# [Exercise brief]
Hunt through the lines below for the string "VBAT" and copy each one that has it.

# [Source records]
·····
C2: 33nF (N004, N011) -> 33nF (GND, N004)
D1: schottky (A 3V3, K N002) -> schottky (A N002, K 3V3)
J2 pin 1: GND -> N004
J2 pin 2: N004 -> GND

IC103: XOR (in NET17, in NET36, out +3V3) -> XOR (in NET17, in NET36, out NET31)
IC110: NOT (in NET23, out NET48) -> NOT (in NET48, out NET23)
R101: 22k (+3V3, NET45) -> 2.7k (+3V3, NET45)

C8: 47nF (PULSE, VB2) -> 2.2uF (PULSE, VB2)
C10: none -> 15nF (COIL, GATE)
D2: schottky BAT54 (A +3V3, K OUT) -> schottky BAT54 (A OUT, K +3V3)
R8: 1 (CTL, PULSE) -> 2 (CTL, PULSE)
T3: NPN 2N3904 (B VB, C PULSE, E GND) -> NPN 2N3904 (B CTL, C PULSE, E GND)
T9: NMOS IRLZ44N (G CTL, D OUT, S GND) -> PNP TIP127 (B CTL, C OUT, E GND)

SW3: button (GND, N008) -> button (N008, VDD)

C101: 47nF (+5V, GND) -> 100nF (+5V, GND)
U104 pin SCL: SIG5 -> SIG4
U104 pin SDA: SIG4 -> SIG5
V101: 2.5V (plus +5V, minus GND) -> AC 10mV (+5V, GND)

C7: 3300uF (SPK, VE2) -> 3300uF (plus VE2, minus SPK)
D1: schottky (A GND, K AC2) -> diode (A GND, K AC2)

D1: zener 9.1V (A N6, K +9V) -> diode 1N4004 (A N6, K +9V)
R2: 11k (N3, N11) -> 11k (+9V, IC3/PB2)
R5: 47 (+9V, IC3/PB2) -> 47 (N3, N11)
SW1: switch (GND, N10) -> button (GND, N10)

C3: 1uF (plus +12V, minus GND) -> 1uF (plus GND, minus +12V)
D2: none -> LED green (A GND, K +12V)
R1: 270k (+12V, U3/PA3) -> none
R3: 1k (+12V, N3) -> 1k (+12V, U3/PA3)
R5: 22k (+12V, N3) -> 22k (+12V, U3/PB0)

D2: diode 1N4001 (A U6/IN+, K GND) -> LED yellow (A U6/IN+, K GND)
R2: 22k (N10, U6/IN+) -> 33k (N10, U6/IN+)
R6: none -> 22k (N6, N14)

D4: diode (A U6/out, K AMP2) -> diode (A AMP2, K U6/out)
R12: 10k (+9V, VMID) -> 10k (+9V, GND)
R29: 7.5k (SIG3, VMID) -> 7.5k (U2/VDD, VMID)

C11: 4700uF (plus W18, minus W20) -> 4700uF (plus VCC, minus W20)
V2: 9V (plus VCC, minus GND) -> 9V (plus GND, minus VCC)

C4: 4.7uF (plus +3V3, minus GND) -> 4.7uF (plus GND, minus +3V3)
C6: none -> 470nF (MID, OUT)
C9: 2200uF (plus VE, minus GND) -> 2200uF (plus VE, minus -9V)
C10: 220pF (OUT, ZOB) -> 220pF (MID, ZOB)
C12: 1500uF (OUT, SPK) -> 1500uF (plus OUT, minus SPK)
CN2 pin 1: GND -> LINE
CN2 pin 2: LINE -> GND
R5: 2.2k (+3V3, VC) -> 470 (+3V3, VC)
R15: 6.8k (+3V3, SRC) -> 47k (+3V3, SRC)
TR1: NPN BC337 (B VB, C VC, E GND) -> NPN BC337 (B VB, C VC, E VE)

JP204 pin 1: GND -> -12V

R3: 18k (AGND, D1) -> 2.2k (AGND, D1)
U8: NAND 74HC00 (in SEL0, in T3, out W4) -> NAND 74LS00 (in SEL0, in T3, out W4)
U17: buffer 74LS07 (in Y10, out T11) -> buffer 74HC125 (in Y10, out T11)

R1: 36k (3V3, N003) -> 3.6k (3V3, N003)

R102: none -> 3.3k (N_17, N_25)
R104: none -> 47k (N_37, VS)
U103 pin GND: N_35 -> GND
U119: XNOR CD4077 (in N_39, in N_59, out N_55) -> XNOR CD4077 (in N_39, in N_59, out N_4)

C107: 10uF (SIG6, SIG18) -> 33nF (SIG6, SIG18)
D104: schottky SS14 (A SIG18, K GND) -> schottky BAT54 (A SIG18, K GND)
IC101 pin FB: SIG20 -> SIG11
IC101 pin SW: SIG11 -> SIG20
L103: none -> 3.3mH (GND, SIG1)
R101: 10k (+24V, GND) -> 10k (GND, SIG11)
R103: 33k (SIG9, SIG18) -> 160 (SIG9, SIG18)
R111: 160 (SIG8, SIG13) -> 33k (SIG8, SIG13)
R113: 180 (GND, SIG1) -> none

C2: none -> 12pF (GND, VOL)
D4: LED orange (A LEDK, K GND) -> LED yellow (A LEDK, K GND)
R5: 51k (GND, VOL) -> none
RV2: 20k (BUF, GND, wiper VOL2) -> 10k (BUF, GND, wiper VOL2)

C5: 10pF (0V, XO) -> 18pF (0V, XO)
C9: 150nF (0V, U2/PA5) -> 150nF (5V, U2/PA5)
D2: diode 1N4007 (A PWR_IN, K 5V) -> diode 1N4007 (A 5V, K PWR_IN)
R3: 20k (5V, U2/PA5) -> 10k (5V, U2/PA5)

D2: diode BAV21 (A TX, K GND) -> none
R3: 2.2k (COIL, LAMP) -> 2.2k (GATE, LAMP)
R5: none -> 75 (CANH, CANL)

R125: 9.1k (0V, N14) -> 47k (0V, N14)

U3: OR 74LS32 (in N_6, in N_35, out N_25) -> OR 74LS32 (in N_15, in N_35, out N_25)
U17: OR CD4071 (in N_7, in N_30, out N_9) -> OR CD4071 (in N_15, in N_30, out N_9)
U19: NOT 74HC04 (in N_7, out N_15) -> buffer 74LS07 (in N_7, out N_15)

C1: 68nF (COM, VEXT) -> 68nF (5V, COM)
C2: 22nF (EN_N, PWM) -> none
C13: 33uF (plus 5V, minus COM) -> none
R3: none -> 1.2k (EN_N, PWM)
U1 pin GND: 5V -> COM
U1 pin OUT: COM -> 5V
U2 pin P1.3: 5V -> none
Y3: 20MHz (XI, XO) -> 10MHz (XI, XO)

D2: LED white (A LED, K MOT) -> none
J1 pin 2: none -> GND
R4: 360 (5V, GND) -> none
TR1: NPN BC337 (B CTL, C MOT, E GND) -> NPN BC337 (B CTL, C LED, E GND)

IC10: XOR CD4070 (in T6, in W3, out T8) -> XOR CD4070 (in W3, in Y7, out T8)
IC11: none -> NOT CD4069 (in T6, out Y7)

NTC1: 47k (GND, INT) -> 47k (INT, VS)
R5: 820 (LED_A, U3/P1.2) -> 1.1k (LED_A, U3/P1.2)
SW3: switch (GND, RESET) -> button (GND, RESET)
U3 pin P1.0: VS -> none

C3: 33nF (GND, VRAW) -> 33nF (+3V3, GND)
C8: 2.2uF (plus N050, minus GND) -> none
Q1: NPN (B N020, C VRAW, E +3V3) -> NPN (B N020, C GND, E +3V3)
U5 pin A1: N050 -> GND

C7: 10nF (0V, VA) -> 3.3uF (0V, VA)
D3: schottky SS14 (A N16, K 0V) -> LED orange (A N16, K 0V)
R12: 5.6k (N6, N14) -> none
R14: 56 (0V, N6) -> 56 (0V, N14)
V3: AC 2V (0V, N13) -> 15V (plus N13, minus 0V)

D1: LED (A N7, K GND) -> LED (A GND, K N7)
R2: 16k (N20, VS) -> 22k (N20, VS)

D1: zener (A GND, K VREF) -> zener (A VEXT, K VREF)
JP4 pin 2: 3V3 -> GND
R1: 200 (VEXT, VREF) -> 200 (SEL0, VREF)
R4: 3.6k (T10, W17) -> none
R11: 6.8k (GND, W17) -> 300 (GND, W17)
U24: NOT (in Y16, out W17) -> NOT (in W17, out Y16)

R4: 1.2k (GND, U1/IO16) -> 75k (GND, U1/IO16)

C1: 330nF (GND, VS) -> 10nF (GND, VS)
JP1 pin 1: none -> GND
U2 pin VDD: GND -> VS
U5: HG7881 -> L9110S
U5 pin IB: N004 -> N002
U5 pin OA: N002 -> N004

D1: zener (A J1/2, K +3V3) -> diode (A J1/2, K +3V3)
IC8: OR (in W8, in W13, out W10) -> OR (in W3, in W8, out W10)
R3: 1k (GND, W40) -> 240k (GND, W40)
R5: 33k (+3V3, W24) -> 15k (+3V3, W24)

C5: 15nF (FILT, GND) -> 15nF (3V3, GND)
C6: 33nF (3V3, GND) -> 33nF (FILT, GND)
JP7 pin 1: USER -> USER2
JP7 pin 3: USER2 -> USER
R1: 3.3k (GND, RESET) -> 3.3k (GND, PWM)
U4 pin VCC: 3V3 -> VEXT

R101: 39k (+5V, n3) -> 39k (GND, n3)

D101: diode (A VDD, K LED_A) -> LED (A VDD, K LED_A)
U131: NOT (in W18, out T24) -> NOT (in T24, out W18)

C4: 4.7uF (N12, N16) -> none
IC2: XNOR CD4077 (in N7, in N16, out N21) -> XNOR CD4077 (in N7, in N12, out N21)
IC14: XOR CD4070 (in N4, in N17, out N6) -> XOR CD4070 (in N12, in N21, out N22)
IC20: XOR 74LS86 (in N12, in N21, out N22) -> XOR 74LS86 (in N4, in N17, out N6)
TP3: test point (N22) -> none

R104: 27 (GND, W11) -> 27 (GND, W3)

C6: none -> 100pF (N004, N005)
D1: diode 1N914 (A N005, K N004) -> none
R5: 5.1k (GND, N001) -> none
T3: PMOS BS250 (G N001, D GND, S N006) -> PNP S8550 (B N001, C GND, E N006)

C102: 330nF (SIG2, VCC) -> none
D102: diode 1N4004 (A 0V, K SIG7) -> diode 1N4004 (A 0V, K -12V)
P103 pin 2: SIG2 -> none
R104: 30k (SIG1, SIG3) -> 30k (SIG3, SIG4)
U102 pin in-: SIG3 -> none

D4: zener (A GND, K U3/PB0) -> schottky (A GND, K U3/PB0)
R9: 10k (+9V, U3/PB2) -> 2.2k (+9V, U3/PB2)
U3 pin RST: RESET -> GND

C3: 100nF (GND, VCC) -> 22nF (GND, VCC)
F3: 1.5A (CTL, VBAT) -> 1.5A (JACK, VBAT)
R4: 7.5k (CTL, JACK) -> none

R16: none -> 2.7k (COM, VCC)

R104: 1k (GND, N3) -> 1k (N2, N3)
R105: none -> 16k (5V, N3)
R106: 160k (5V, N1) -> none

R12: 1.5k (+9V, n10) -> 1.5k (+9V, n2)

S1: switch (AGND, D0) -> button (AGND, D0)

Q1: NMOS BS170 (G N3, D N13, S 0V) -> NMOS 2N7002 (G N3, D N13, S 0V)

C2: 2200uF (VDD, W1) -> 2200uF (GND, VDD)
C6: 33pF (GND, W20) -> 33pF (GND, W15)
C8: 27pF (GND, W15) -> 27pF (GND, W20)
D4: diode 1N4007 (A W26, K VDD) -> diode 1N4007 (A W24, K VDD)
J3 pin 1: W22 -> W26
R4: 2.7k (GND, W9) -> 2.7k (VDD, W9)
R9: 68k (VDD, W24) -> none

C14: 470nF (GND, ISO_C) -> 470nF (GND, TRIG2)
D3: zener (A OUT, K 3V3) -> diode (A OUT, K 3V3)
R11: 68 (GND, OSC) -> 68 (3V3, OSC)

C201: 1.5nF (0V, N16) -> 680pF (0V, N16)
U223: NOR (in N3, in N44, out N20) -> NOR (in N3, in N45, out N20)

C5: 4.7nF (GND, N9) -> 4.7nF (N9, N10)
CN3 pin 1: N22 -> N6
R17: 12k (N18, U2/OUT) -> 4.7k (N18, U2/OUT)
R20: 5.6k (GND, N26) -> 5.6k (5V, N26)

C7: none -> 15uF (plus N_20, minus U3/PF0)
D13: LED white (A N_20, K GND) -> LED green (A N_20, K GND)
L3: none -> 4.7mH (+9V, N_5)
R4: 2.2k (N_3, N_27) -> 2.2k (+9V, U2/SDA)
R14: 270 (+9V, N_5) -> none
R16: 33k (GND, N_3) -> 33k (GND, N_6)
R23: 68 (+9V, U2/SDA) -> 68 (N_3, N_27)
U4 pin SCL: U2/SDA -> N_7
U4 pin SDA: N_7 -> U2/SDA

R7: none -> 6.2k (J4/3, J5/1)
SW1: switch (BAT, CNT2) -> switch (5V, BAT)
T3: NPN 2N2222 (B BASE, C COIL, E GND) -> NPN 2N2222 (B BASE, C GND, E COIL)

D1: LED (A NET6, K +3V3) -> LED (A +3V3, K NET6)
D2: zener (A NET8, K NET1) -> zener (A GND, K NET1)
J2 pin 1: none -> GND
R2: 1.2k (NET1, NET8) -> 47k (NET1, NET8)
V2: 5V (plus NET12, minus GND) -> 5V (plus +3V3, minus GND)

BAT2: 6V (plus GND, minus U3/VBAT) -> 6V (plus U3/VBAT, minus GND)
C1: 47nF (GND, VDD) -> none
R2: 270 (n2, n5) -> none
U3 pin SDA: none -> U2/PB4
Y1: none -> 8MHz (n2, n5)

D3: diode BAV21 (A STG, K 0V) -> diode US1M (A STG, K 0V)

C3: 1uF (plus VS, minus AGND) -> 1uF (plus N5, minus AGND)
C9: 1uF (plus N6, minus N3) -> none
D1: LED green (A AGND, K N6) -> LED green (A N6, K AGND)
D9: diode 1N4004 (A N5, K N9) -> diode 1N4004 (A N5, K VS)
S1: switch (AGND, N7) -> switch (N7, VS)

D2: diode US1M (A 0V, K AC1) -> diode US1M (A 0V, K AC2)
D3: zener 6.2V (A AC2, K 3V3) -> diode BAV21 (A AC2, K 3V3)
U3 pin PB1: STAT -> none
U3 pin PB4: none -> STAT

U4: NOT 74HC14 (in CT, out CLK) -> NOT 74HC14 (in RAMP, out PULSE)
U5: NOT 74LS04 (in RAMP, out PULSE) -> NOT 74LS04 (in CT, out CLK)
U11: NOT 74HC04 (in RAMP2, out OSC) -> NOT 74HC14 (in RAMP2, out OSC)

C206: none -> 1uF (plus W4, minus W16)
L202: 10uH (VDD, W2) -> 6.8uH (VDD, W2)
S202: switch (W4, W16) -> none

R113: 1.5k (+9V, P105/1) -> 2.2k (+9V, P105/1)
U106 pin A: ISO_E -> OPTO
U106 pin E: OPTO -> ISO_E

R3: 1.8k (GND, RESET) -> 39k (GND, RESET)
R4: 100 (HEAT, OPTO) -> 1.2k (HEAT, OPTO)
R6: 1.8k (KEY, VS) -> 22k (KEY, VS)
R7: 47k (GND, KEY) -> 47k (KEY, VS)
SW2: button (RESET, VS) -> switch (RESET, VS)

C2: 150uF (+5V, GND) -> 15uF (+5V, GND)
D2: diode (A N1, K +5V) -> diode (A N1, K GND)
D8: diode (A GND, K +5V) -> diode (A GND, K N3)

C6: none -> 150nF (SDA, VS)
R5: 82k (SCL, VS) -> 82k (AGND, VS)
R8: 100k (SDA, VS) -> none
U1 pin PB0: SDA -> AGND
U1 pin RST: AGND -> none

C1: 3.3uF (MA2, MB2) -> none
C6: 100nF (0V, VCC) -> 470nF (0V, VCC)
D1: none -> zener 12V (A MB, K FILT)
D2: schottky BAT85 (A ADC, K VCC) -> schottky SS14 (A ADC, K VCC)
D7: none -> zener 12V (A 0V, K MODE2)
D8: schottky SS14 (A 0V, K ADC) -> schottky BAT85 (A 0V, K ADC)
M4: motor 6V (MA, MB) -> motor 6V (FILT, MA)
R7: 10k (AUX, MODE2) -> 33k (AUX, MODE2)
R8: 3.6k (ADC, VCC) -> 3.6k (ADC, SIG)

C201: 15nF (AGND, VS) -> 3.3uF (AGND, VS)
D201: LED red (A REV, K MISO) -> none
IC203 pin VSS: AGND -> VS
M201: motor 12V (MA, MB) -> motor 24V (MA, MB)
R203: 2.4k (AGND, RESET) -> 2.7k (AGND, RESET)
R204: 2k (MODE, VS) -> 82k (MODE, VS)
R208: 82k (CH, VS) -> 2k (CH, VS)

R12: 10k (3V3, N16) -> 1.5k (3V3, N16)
·····
# [Solution to the problem]
F3: 1.5A (CTL, VBAT) -> 1.5A (JACK, VBAT)
BAT2: 6V (plus GND, minus U3/VBAT) -> 6V (plus U3/VBAT, minus GND)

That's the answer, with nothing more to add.